[Stored items]
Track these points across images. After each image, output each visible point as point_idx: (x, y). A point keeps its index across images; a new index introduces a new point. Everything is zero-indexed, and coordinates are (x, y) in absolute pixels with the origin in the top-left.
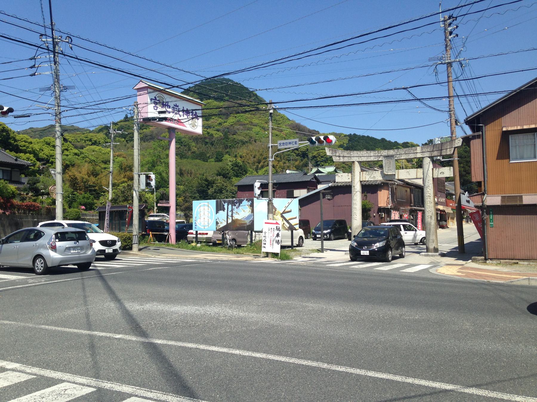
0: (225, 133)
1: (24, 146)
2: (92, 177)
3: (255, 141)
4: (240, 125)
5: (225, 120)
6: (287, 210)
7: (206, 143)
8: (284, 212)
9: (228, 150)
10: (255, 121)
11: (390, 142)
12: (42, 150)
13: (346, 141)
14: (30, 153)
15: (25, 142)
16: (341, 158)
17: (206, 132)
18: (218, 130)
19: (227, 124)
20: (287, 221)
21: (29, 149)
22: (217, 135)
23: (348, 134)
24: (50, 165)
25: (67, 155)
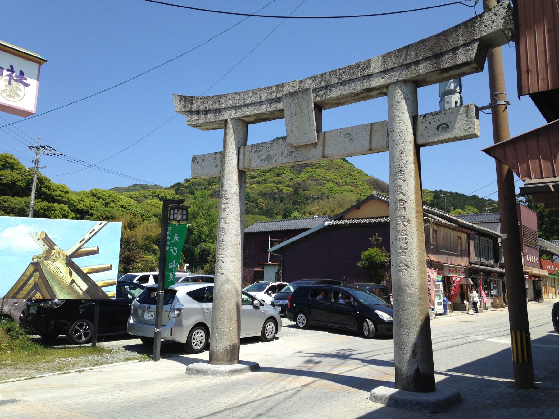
0: (296, 188)
1: (60, 196)
2: (128, 230)
3: (328, 197)
4: (312, 180)
5: (297, 176)
6: (87, 247)
7: (275, 199)
8: (77, 254)
9: (298, 206)
10: (329, 176)
11: (482, 199)
12: (83, 201)
13: (430, 198)
14: (65, 203)
15: (61, 191)
16: (202, 116)
17: (275, 188)
18: (289, 186)
19: (299, 179)
20: (84, 277)
21: (64, 199)
22: (286, 190)
23: (433, 189)
24: (90, 216)
25: (113, 207)
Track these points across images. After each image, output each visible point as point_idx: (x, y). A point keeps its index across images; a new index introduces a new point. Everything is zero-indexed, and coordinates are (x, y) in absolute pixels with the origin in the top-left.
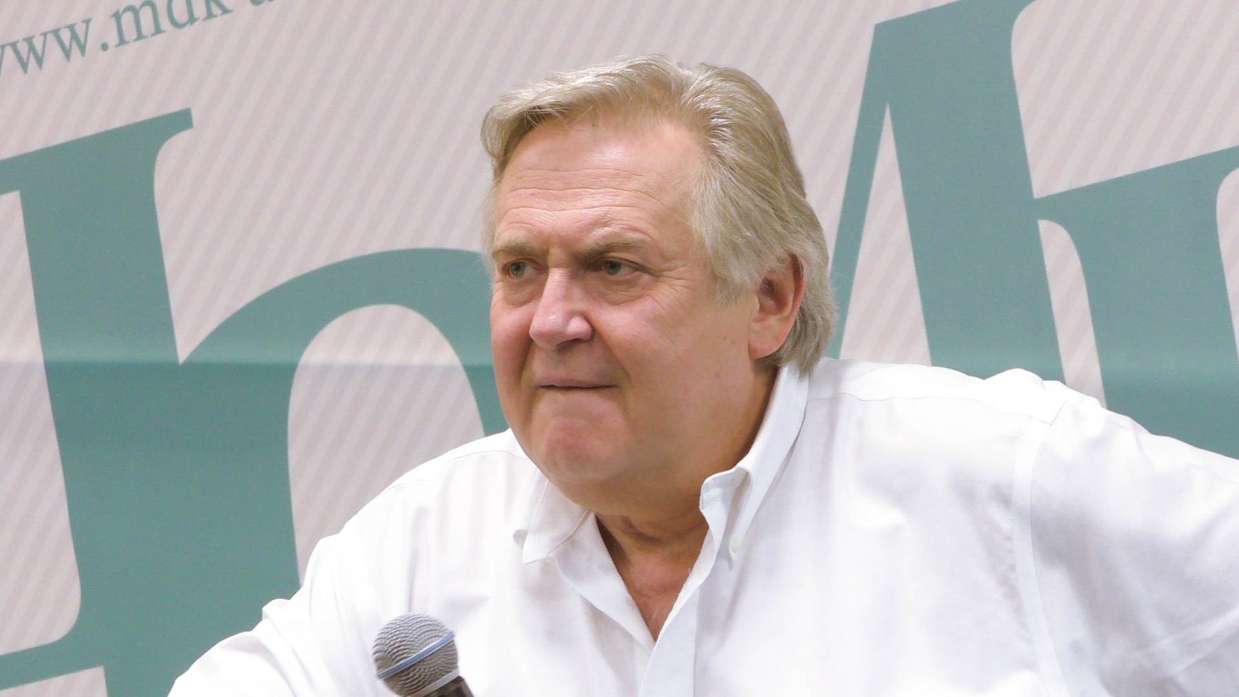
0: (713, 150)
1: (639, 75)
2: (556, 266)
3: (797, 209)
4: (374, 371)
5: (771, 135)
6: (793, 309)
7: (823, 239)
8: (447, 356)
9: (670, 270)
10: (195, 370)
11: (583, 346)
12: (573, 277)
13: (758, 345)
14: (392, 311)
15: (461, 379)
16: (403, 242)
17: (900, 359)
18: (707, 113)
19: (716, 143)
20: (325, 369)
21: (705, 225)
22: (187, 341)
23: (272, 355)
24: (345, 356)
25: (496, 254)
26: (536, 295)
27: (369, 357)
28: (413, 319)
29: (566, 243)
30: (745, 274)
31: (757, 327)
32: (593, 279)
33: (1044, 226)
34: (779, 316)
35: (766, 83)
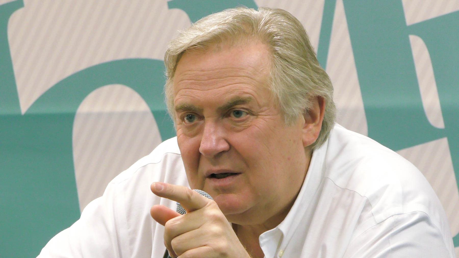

- Exercise -
Recast all of the data above as a Markdown table with the columns "Row" and "Line," giving each line its own numbered row. Skip blank lines and leave the pictures out of the answer.

- Output of the exercise -
| Row | Line |
|---|---|
| 1 | Track these points across images. After each image, output each visible point as point_idx: (x, y). A point keeps its index across images; a new index introduces a new point. Everything is zero-indexed, and coordinates are (x, y) in absolute pixels with the origin in the top-left. |
| 2 | 0: (225, 133) |
| 3 | 1: (24, 146) |
| 4 | 2: (92, 177) |
| 5 | 3: (255, 141) |
| 6 | 4: (240, 125) |
| 7 | 5: (225, 120) |
| 8 | 6: (287, 210) |
| 9 | 7: (206, 143) |
| 10 | 8: (284, 212) |
| 11 | 9: (228, 150) |
| 12 | 10: (255, 121) |
| 13 | 11: (390, 142) |
| 14 | 12: (42, 150) |
| 15 | 13: (346, 141) |
| 16 | 14: (30, 153) |
| 17 | 15: (25, 142) |
| 18 | 16: (341, 158) |
| 19 | 17: (206, 132) |
| 20 | 18: (218, 130) |
| 21 | 19: (227, 124) |
| 22 | 20: (287, 221) |
| 23 | 21: (29, 149) |
| 24 | 22: (217, 135) |
| 25 | 23: (348, 134) |
| 26 | 24: (50, 165) |
| 27 | 25: (67, 155) |
| 28 | 0: (296, 188) |
| 29 | 1: (60, 196) |
| 30 | 2: (128, 230) |
| 31 | 3: (328, 197) |
| 32 | 4: (312, 180) |
| 33 | 5: (297, 176) |
| 34 | 6: (87, 247) |
| 35 | 7: (275, 199) |
| 36 | 8: (77, 254) |
| 37 | 9: (298, 206) |
| 38 | 10: (329, 176) |
| 39 | 11: (482, 199) |
| 40 | 12: (83, 201) |
| 41 | 13: (430, 198) |
| 42 | 14: (65, 203) |
| 43 | 15: (61, 191) |
| 44 | 16: (202, 116) |
| 45 | 17: (275, 188) |
| 46 | 18: (289, 186) |
| 47 | 19: (299, 179) |
| 48 | 20: (84, 277) |
| 49 | 21: (64, 199) |
| 50 | 22: (286, 190) |
| 51 | 23: (433, 189) |
| 52 | 24: (90, 216) |
| 53 | 25: (113, 207) |
| 54 | Track these points across images. After each image, output each visible point as point_idx: (x, y). A point keeps its index across images; a new index introduces a new point. Everything is zero-indexed, and coordinates are (x, y) in absolute pixels with the origin in the top-left. |
| 55 | 0: (713, 150) |
| 56 | 1: (639, 75) |
| 57 | 2: (556, 266) |
| 58 | 3: (797, 209) |
| 59 | 4: (374, 371) |
| 60 | 5: (771, 135) |
| 61 | 6: (793, 309) |
| 62 | 7: (823, 239) |
| 63 | 8: (447, 356) |
| 64 | 9: (670, 270) |
| 65 | 10: (195, 370) |
| 66 | 11: (583, 346) |
| 67 | 12: (573, 277) |
| 68 | 13: (758, 345) |
| 69 | 14: (392, 311) |
| 70 | 15: (461, 379) |
| 71 | 16: (403, 242) |
| 72 | 17: (900, 359) |
| 73 | 18: (707, 113) |
| 74 | 19: (716, 143) |
| 75 | 20: (325, 369) |
| 76 | 21: (705, 225) |
| 77 | 22: (187, 341) |
| 78 | 23: (272, 355) |
| 79 | 24: (345, 356) |
| 80 | 25: (496, 254) |
| 81 | 26: (536, 295) |
| 82 | 27: (369, 357) |
| 83 | 28: (413, 319) |
| 84 | 29: (566, 243) |
| 85 | 30: (745, 274) |
| 86 | 31: (757, 327) |
| 87 | 32: (593, 279) |
| 88 | 33: (1044, 226) |
| 89 | 34: (779, 316) |
| 90 | 35: (766, 83) |